■ Request:
Once the pictures have been set aside, copy every remaining entry exactly.

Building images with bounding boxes
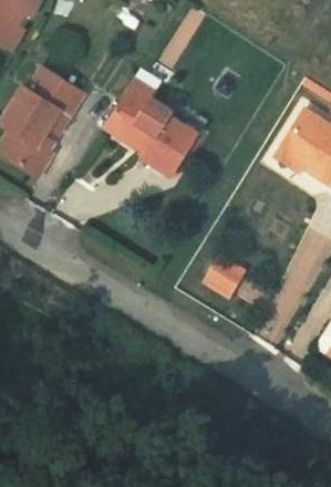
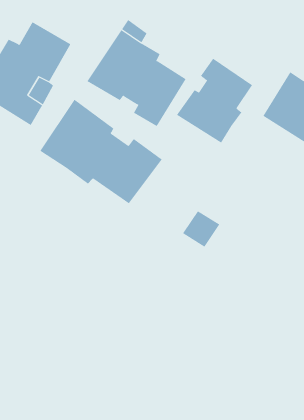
building: none -> [176,58,253,144]
building: none -> [40,99,162,204]

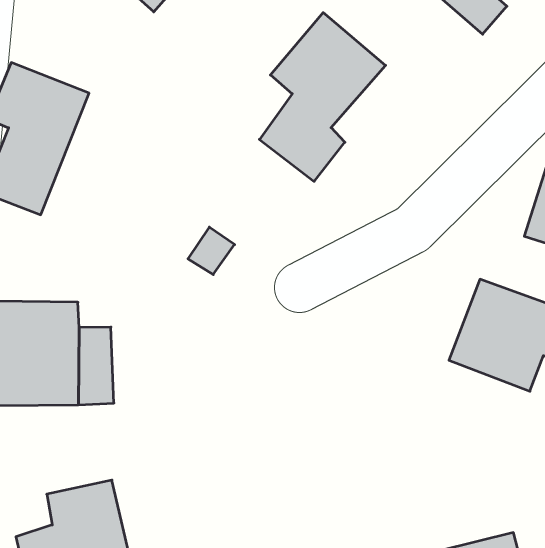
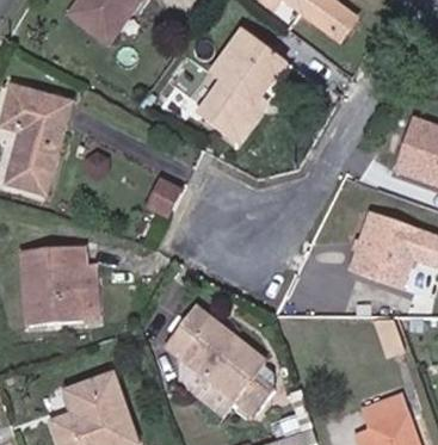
building: none -> [167,303,277,404]

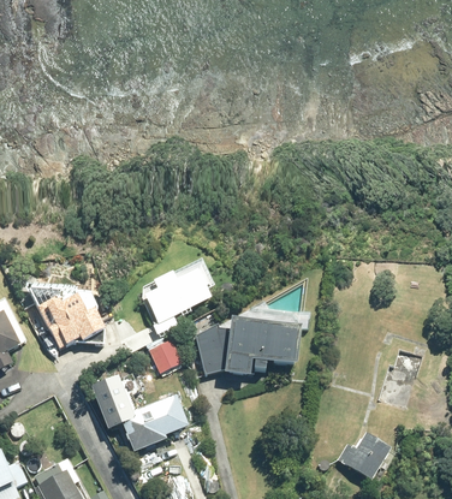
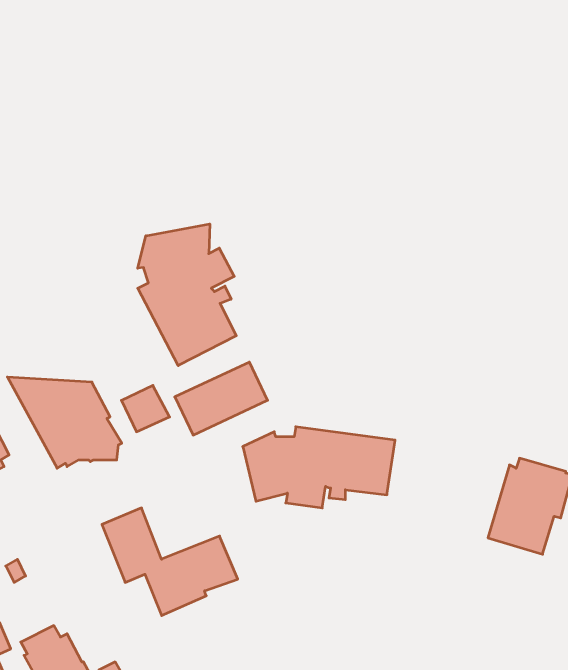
building: none -> [138,224,236,366]
building: [147,337,182,370] -> [121,385,170,432]
building: [334,429,389,477] -> none

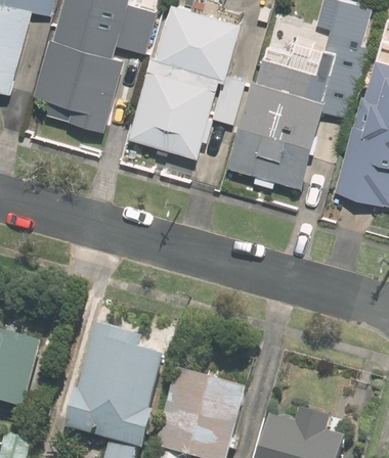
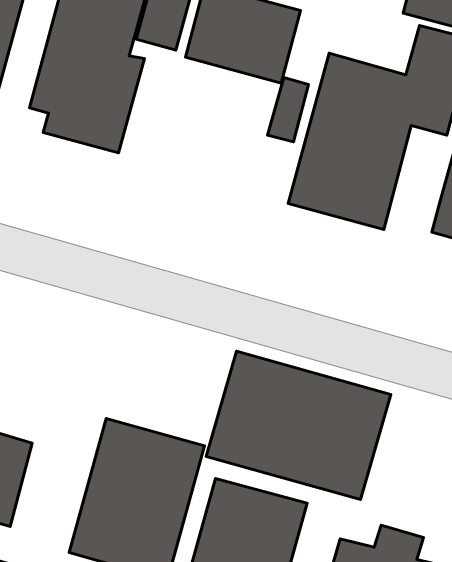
building: [126,70,215,156] -> none
building: none -> [206,351,391,500]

■ Solution to this task:
building: none -> [176,58,253,144]
building: none -> [40,99,162,204]

building: none -> [167,303,277,404]

building: none -> [138,224,236,366]
building: [147,337,182,370] -> [121,385,170,432]
building: [334,429,389,477] -> none

building: [126,70,215,156] -> none
building: none -> [206,351,391,500]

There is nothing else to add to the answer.